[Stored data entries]
- - -
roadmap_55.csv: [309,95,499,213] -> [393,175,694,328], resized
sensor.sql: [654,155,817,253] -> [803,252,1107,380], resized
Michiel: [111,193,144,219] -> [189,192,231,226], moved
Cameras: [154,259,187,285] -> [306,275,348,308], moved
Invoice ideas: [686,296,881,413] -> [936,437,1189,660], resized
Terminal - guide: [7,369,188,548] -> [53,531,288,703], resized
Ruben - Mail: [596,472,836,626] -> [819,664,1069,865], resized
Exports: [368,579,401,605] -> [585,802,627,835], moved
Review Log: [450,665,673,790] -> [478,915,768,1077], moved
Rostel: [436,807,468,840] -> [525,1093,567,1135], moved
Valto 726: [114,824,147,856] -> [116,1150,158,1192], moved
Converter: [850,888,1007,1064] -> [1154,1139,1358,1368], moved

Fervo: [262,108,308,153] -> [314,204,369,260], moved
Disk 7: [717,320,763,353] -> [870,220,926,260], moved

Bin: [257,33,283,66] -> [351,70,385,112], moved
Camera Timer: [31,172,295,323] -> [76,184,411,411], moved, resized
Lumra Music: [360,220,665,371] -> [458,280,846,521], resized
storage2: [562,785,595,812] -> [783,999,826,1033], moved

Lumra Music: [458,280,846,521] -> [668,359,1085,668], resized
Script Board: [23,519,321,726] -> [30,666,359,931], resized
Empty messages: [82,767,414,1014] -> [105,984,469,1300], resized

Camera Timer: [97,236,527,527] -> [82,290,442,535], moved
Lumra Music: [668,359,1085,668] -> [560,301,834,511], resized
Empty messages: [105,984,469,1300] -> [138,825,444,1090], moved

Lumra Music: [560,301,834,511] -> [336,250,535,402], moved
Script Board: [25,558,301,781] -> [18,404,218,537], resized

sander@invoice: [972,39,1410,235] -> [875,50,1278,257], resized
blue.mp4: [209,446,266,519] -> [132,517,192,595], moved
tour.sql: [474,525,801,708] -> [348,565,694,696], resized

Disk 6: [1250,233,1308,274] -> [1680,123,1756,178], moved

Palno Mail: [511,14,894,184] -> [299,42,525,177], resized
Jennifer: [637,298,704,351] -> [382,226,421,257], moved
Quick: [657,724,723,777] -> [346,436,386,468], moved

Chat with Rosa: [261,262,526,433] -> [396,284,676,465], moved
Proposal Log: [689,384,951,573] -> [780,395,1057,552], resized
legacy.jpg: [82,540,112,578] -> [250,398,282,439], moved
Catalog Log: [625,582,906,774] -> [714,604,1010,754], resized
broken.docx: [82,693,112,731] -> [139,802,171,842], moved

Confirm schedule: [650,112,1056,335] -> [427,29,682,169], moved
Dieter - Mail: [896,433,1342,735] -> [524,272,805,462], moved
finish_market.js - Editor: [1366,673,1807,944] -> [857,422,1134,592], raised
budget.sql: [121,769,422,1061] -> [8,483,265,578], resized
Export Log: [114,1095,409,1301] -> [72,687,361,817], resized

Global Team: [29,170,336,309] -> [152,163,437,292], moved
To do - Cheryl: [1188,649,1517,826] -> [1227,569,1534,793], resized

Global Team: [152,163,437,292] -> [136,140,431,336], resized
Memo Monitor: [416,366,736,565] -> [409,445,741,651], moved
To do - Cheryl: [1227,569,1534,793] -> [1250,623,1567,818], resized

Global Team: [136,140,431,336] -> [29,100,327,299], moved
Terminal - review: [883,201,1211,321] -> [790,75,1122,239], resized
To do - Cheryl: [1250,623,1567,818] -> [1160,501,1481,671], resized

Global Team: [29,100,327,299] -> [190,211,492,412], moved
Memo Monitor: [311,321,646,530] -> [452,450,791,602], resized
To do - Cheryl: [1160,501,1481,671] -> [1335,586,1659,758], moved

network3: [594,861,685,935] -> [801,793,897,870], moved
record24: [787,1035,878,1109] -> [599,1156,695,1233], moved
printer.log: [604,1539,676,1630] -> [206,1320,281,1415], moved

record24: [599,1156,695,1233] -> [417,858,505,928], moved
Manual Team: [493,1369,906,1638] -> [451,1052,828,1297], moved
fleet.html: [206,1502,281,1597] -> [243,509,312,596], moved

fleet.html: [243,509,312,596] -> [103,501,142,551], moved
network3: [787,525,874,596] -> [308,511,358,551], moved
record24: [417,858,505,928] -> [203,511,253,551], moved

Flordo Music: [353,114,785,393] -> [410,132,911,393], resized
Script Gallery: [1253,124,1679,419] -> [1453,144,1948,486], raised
- - -
WORK REQUIRED: The reply should consist solely of the lines above from the one that has "Valto 726: [114,824,147,856]" through the one that has "storage2: [562,785,595,812] ->", reproduced exactly.

SOLVED PROBLEM:
Valto 726: [114,824,147,856] -> [116,1150,158,1192], moved
Converter: [850,888,1007,1064] -> [1154,1139,1358,1368], moved

Fervo: [262,108,308,153] -> [314,204,369,260], moved
Disk 7: [717,320,763,353] -> [870,220,926,260], moved

Bin: [257,33,283,66] -> [351,70,385,112], moved
Camera Timer: [31,172,295,323] -> [76,184,411,411], moved, resized
Lumra Music: [360,220,665,371] -> [458,280,846,521], resized
storage2: [562,785,595,812] -> [783,999,826,1033], moved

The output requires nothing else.